Give back the lines below exactly, but do not include any pictures.

- [LISTED ENTRIES]:
=== Begin Enclosure ===
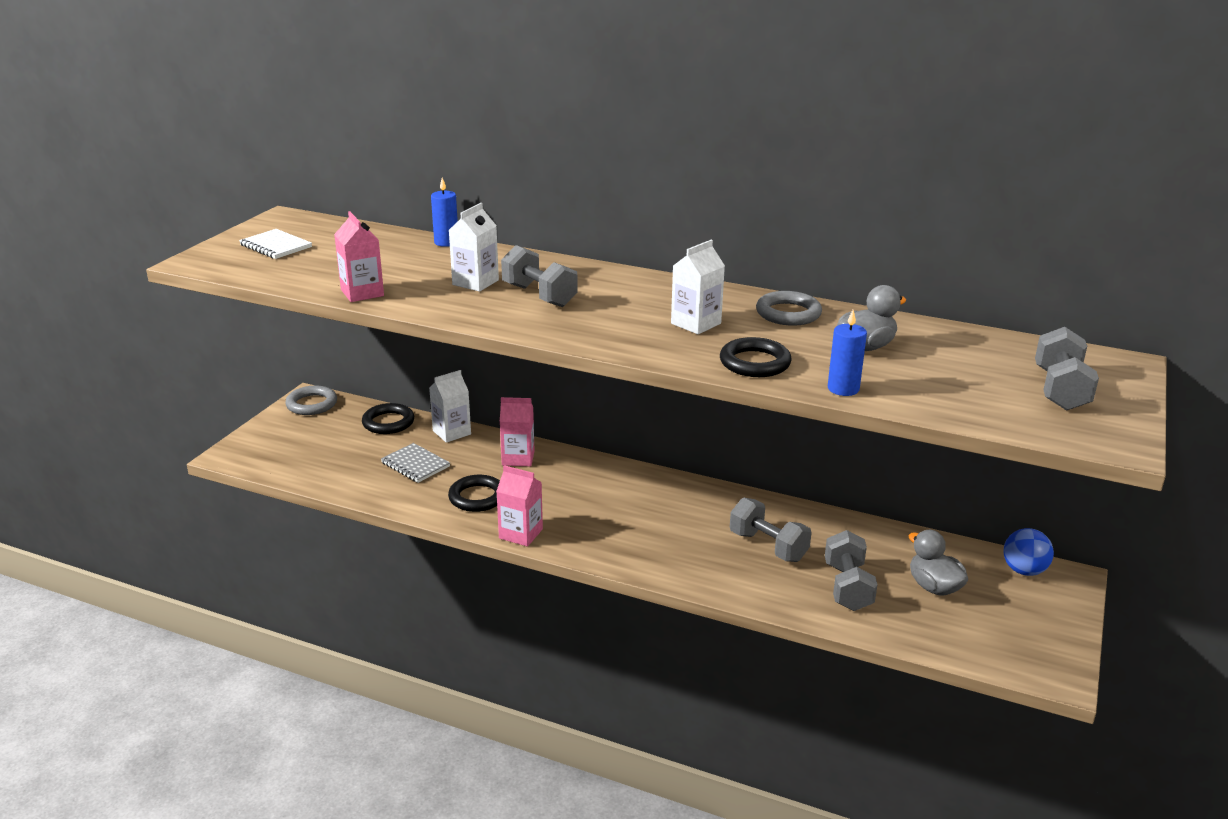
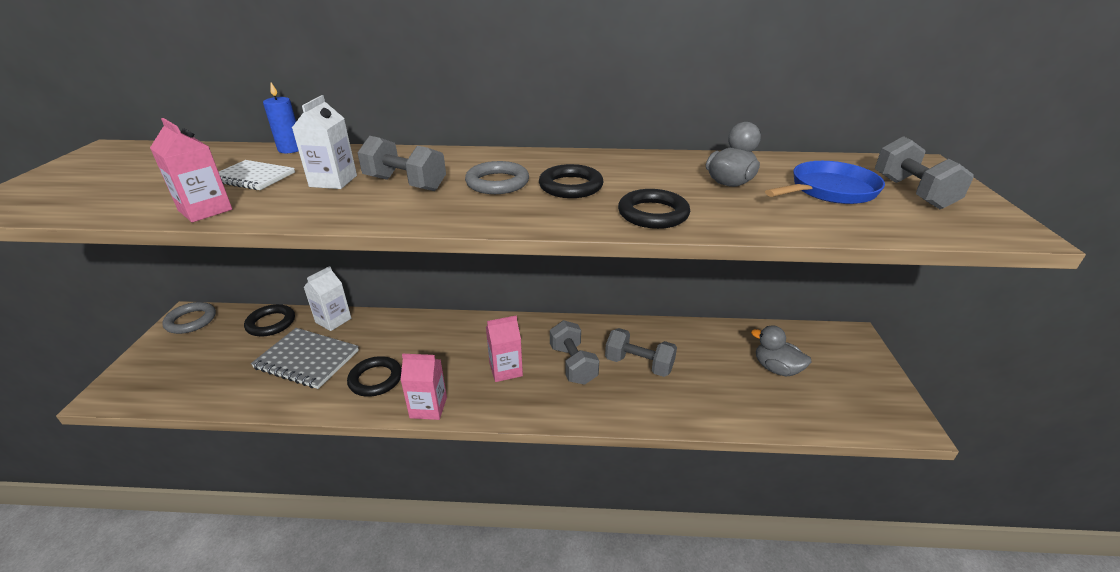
camera: 20 degrees left, 5 degrees up
(276, 246) = (94, 177): white notebook -> white notebook (253, 177)
(415, 464) = (307, 359): grey notebook -> grey notebook, size x1.55
(518, 458) = (400, 331): pink carton -> pink carton (505, 370)
(696, 323) = (571, 186): white carton -> black ring
(788, 313) = (642, 165): grey ring -> grey ring (497, 183)
(843, 389) = (751, 224): blue candle -> none
(847, 587) = (718, 386): grey dumbbell -> grey dumbbell (573, 364)
(966, 372) = (829, 191): none -> blue pan
(1024, 570) = (823, 337): blue ball -> none

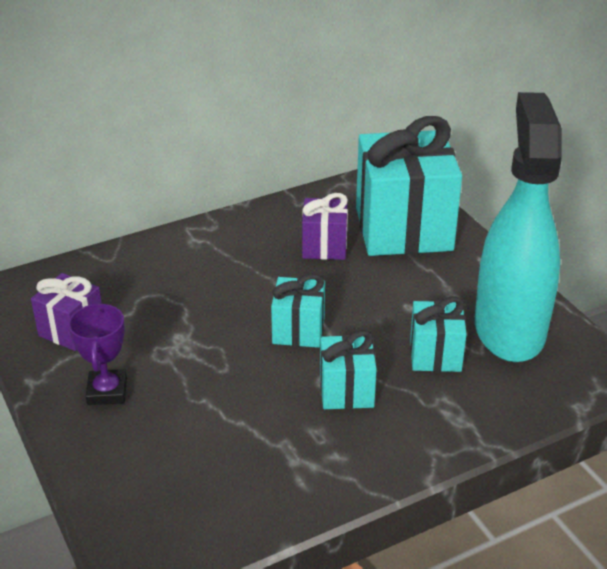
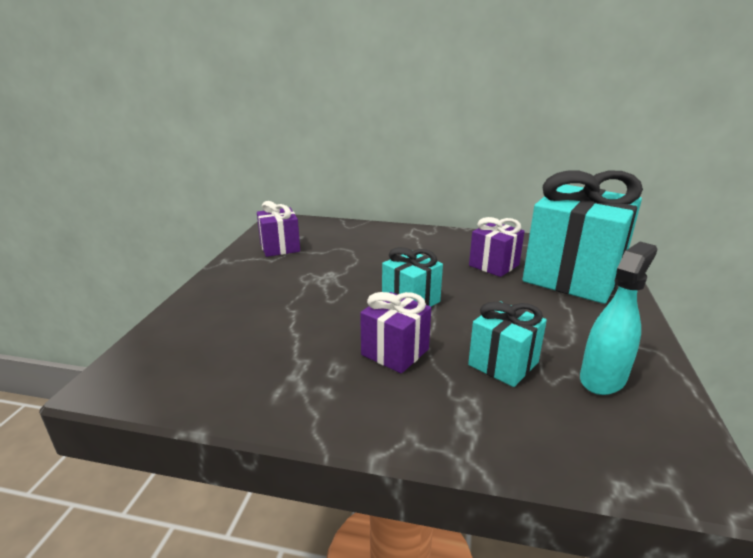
camera: 40 degrees right, 10 degrees down
(107, 391) = (250, 281): purple trophy -> none
(346, 391) = (395, 352): turquoise gift -> purple gift
(509, 329) = (603, 378): turquoise spray bottle -> turquoise spray bottle, size x0.52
=== End Enclosure ===
- [PROBLEM SOLUTION]:
camera: 20 degrees left, 5 degrees up
(276, 246) = (94, 177): white notebook -> white notebook (253, 177)
(415, 464) = (307, 359): grey notebook -> grey notebook, size x1.55
(518, 458) = (400, 331): pink carton -> pink carton (505, 370)
(696, 323) = (571, 186): white carton -> black ring
(788, 313) = (642, 165): grey ring -> grey ring (497, 183)
(843, 389) = (751, 224): blue candle -> none
(847, 587) = (718, 386): grey dumbbell -> grey dumbbell (573, 364)
(966, 372) = (829, 191): none -> blue pan
(1024, 570) = (823, 337): blue ball -> none

camera: 40 degrees right, 10 degrees down
(107, 391) = (250, 281): purple trophy -> none
(346, 391) = (395, 352): turquoise gift -> purple gift
(509, 329) = (603, 378): turquoise spray bottle -> turquoise spray bottle, size x0.52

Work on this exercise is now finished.